Coordinate-based object records:
--------------------

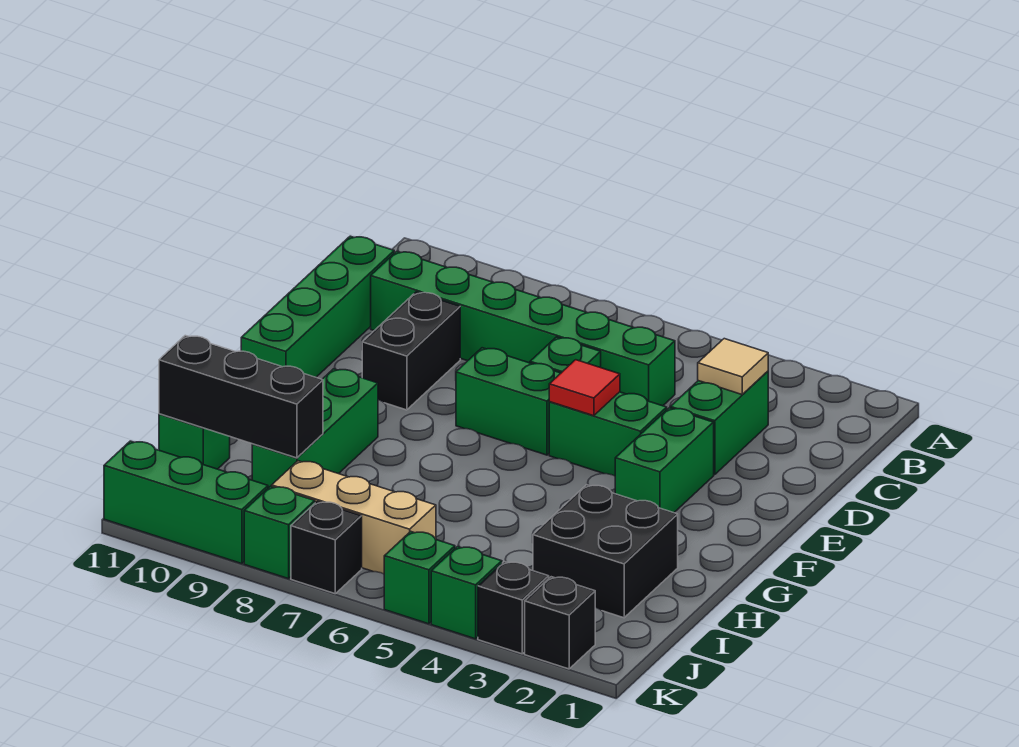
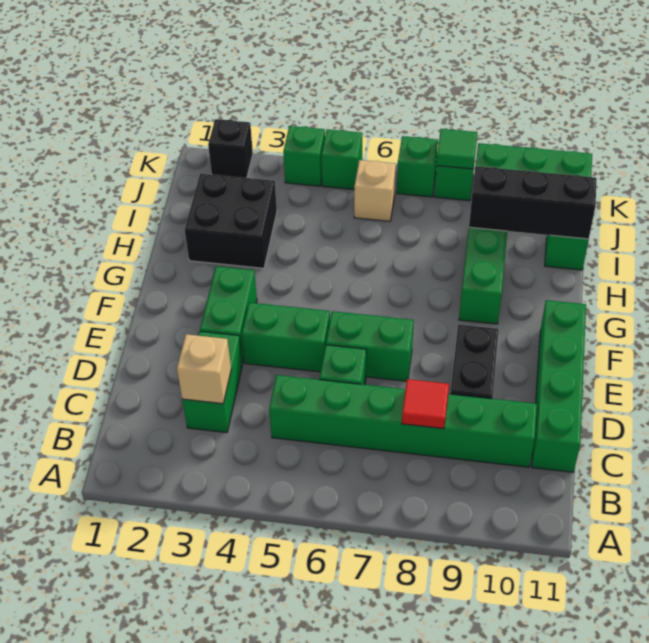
tan tile C3 level 2 -> tan brick C3 level 2
red tile E5 level 2 -> red tile C8 level 2
tan brick J6:J8 level 1 -> tan brick J6 level 1
black brick K3 level 1 -> none
black brick K7 level 1 -> green brick K7 level 1
none -> green tile K8 level 2

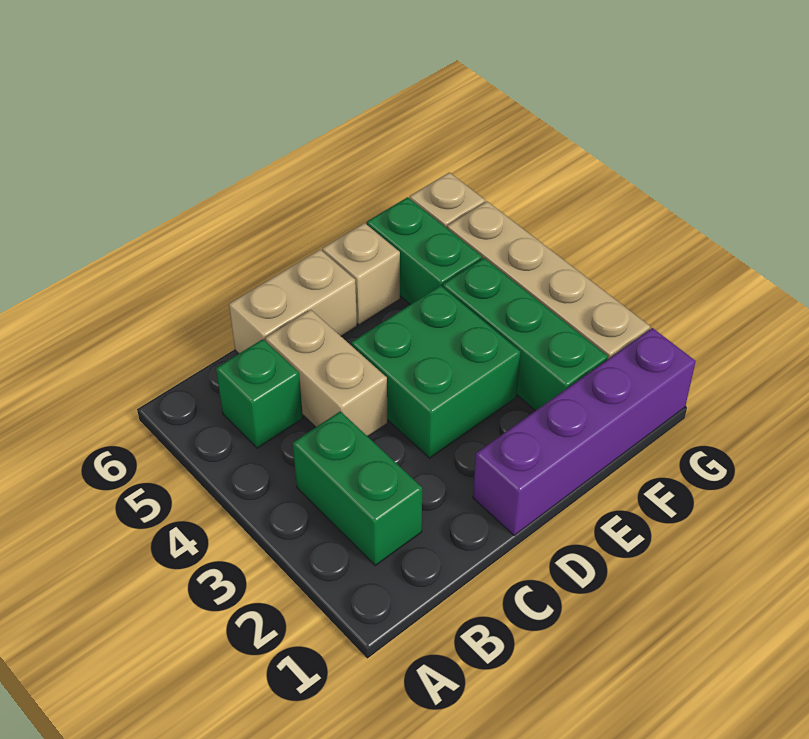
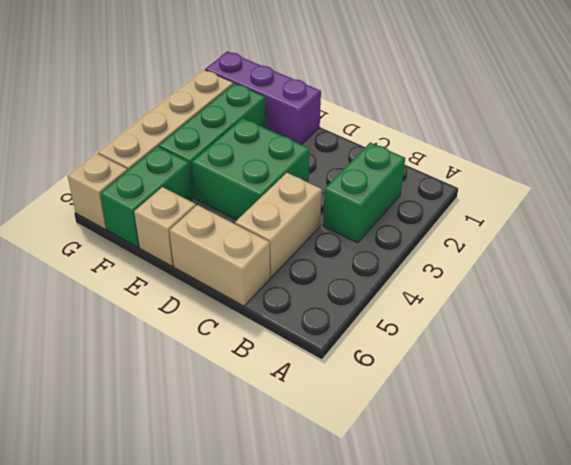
green brick B5 level 1 -> none
purple brick D1:G1 level 1 -> purple brick E1:G1 level 1

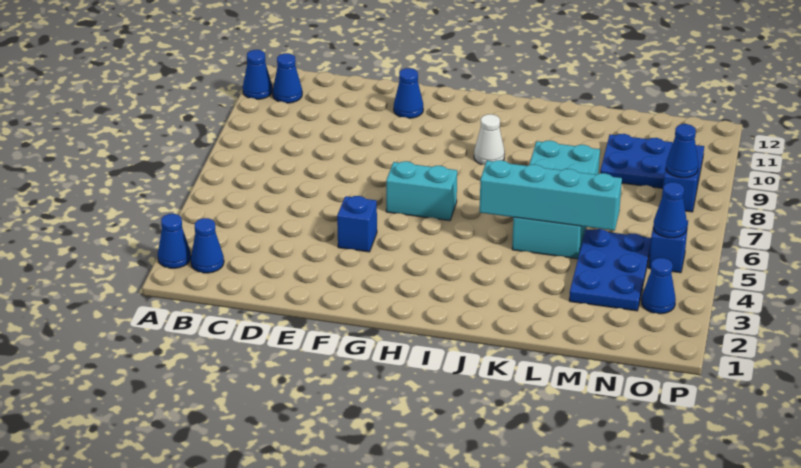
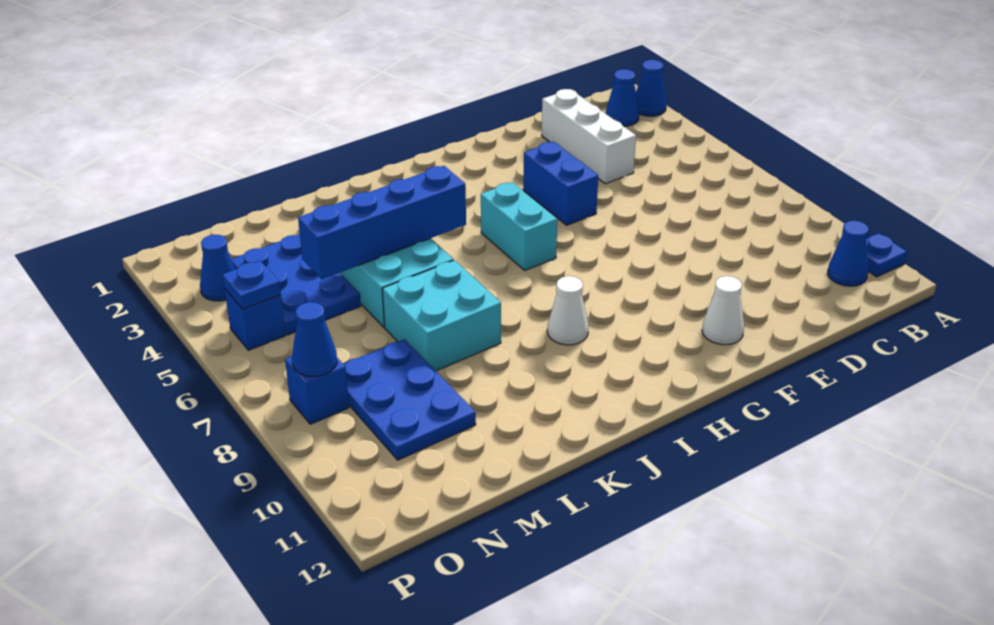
blue cone A11 level 1 -> blue plate A11 level 1
none -> white brick D2:D4 level 1
blue brick F4 level 1 -> blue brick F4:F5 level 1
blue cone F11 level 1 -> white cone F11 level 1
cyan brick G6:H6 level 1 -> cyan brick H5:H6 level 1
cyan brick J5:M5 level 2 -> blue brick J5:M5 level 2
blue plate M9:O10 level 1 -> blue plate M8:N10 level 1
blue cone O5 level 2 -> blue plate O5 level 2

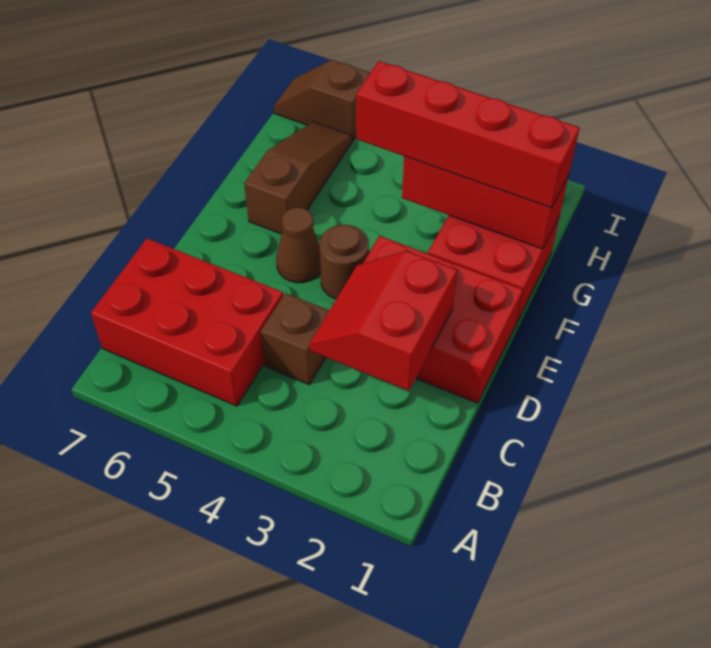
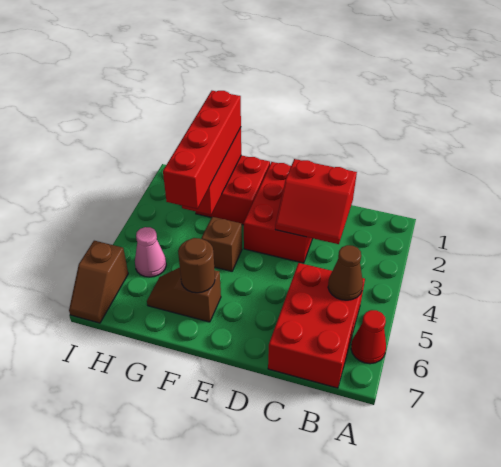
none -> red cone A6 level 1
brown brick C4 level 1 -> brown brick F4 level 1
brown round brick E4 level 1 -> brown round brick F6 level 2
brown cone E5 level 1 -> brown cone B5 level 2
brown slope F6:H6 level 1 top F -> brown slope F6:G6 level 1 top F
none -> pink cone H5 level 1

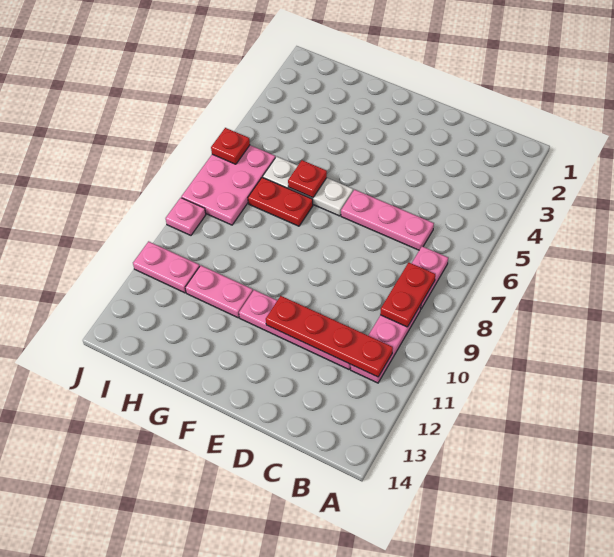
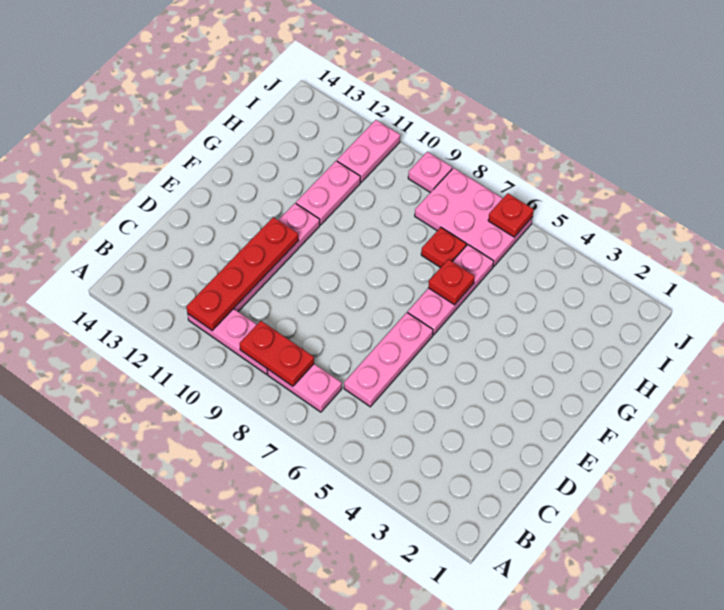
white plate F6:H6 level 1 -> pink plate F6:H6 level 1
red plate G7:H7 level 1 -> red plate H7 level 1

--------------------

● Exercise brief
Each line above with the string "tile" in it should be located and copied.

● Solved exercise
tan tile C3 level 2 -> tan brick C3 level 2
red tile E5 level 2 -> red tile C8 level 2
none -> green tile K8 level 2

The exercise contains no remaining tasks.